> _EXERCISE_: The entries that follow should come back exactly, with no pictures among them.

[GIVEN RECORDS]

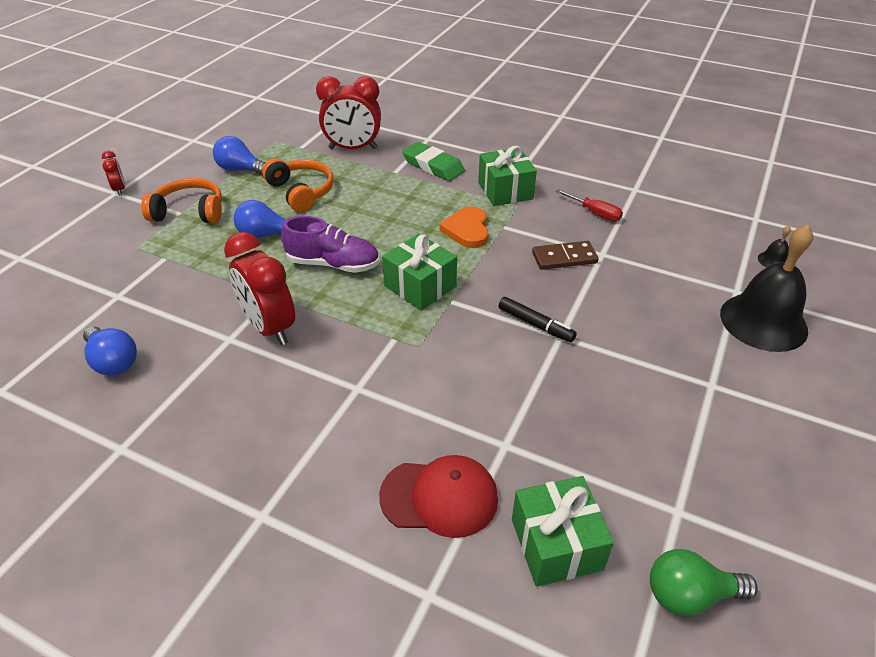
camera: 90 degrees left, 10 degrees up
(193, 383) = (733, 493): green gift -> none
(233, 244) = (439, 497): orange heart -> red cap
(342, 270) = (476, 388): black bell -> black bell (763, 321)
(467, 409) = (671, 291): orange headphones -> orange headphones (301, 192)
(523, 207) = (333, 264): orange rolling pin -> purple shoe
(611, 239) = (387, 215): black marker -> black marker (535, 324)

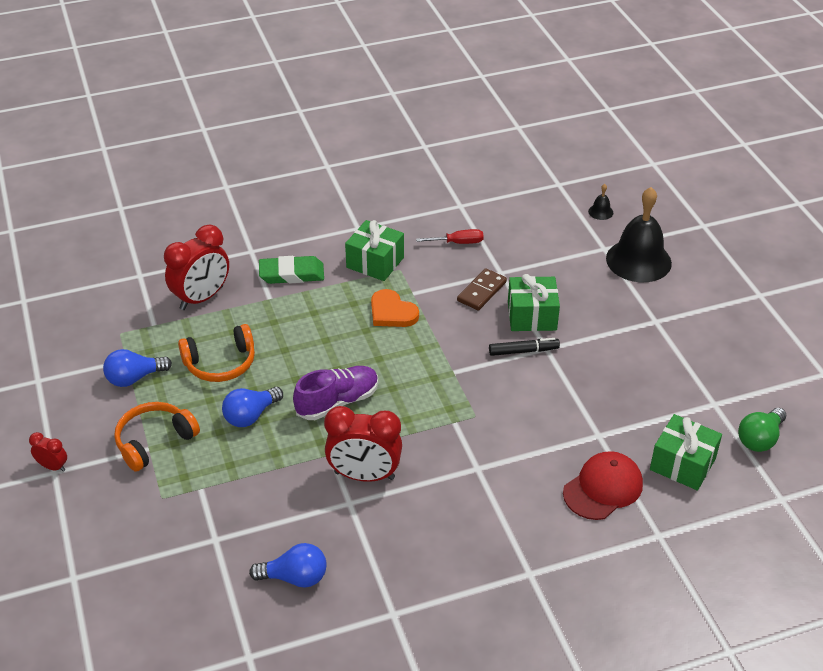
camera: 45 degrees left, 0 degrees up
(301, 192) = (220, 363): orange headphones -> orange headphones turned 150 degrees clockwise
(420, 286) = (420, 376): green gift -> green gift (532, 316)

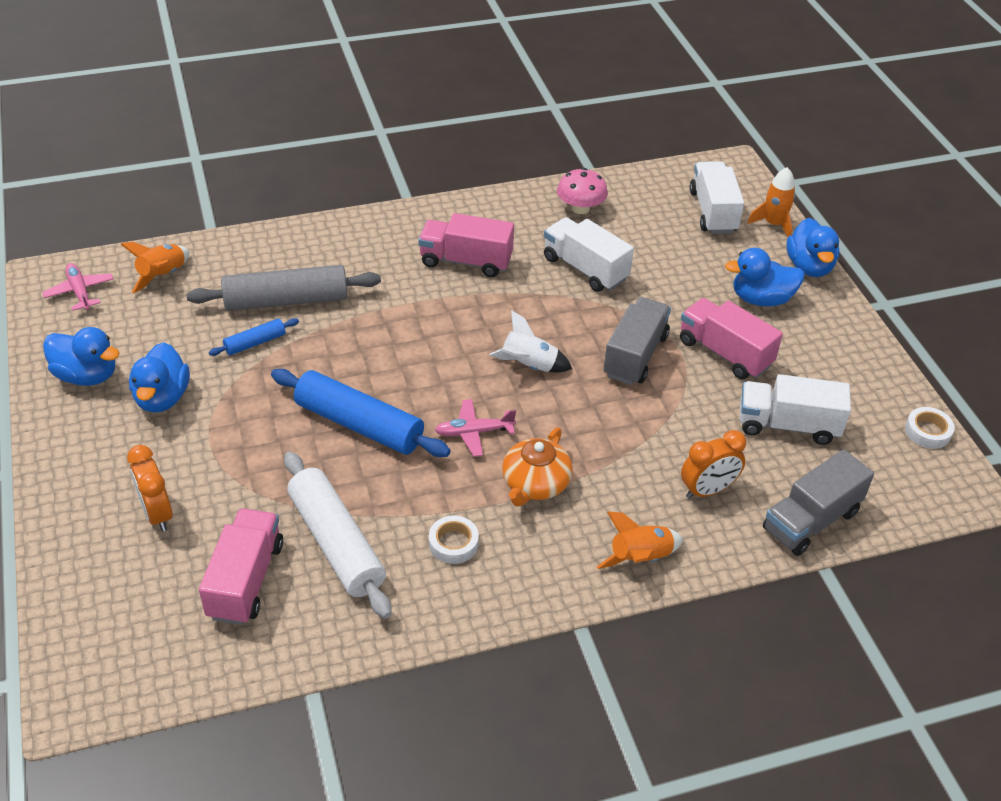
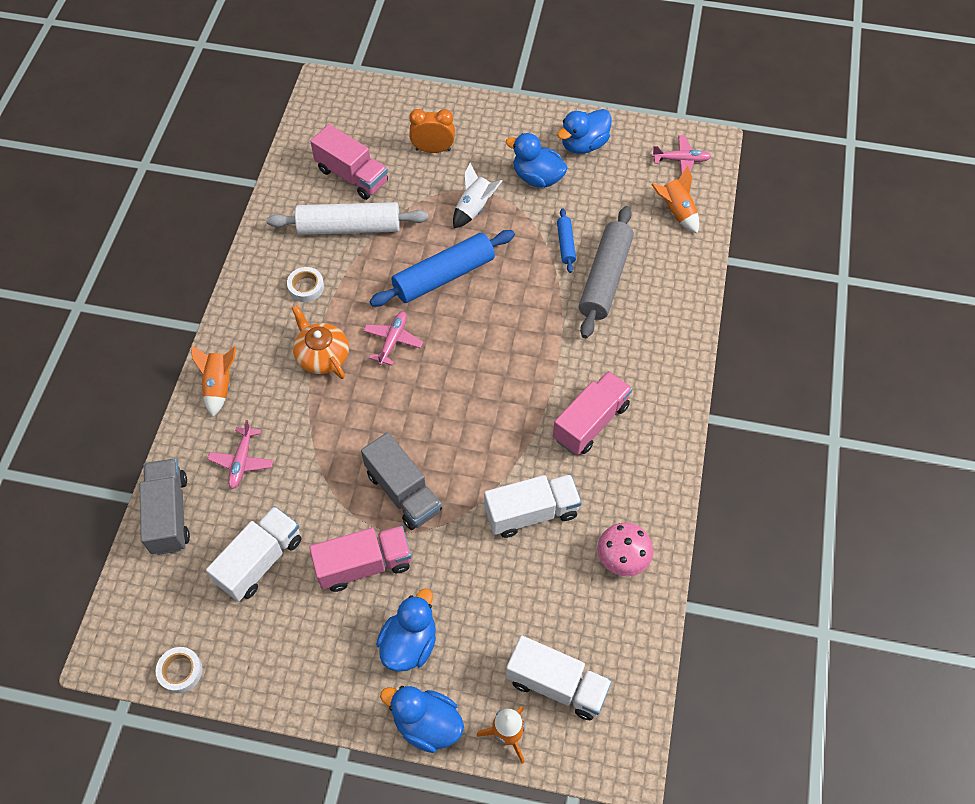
camera: 120 degrees right, 15 degrees up
(529, 366) = (437, 408): white rocket -> white rocket (474, 208)
(707, 490) = (242, 461): orange clock -> pink plane

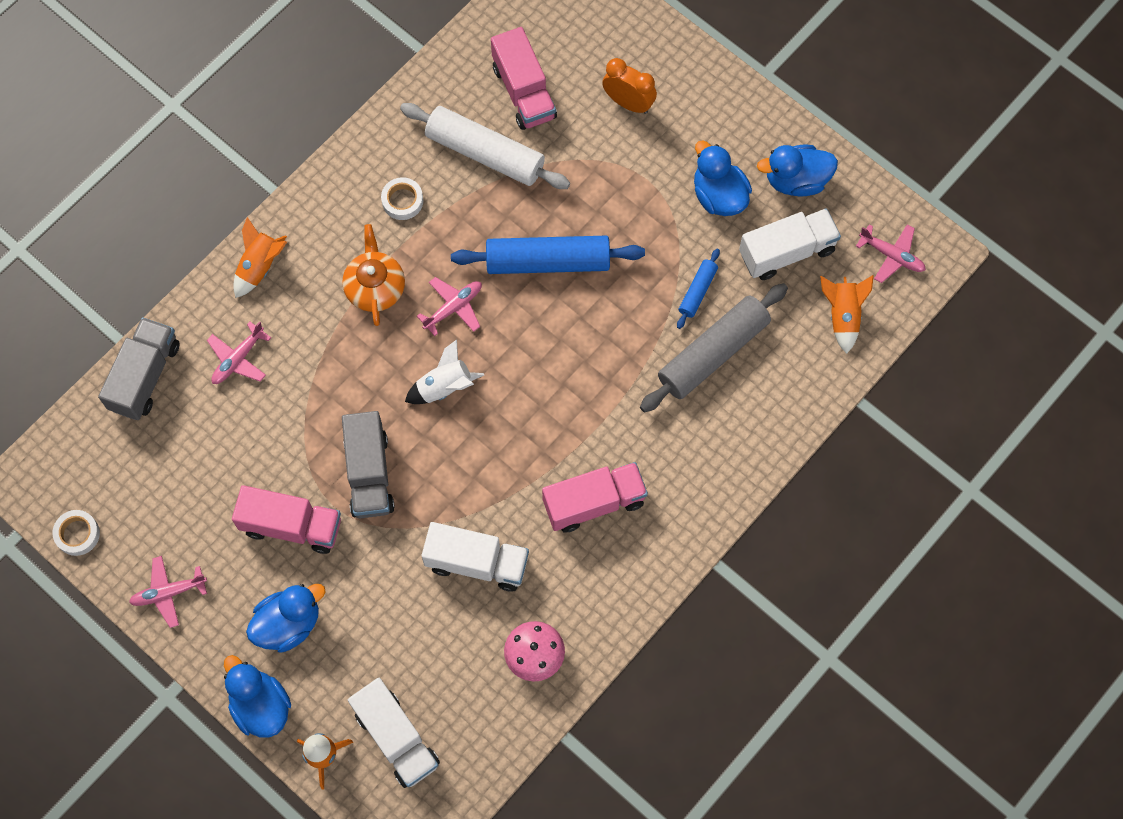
camera: 30 degrees right, 10 degrees up
(260, 561) = (201, 469): white truck -> white truck (787, 252)
(290, 676) = (168, 593): none -> pink plane
(474, 208) = (628, 198): white rocket -> white rocket (444, 387)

[/GIVEN RECORDS]

> _YOUR SOLUTION_:
camera: 90 degrees left, 10 degrees up
(193, 383) = (733, 493): green gift -> none
(233, 244) = (439, 497): orange heart -> red cap
(342, 270) = (476, 388): black bell -> black bell (763, 321)
(467, 409) = (671, 291): orange headphones -> orange headphones (301, 192)
(523, 207) = (333, 264): orange rolling pin -> purple shoe
(611, 239) = (387, 215): black marker -> black marker (535, 324)

camera: 45 degrees left, 0 degrees up
(301, 192) = (220, 363): orange headphones -> orange headphones turned 150 degrees clockwise
(420, 286) = (420, 376): green gift -> green gift (532, 316)

camera: 120 degrees right, 15 degrees up
(529, 366) = (437, 408): white rocket -> white rocket (474, 208)
(707, 490) = (242, 461): orange clock -> pink plane

camera: 30 degrees right, 10 degrees up
(260, 561) = (201, 469): white truck -> white truck (787, 252)
(290, 676) = (168, 593): none -> pink plane
(474, 208) = (628, 198): white rocket -> white rocket (444, 387)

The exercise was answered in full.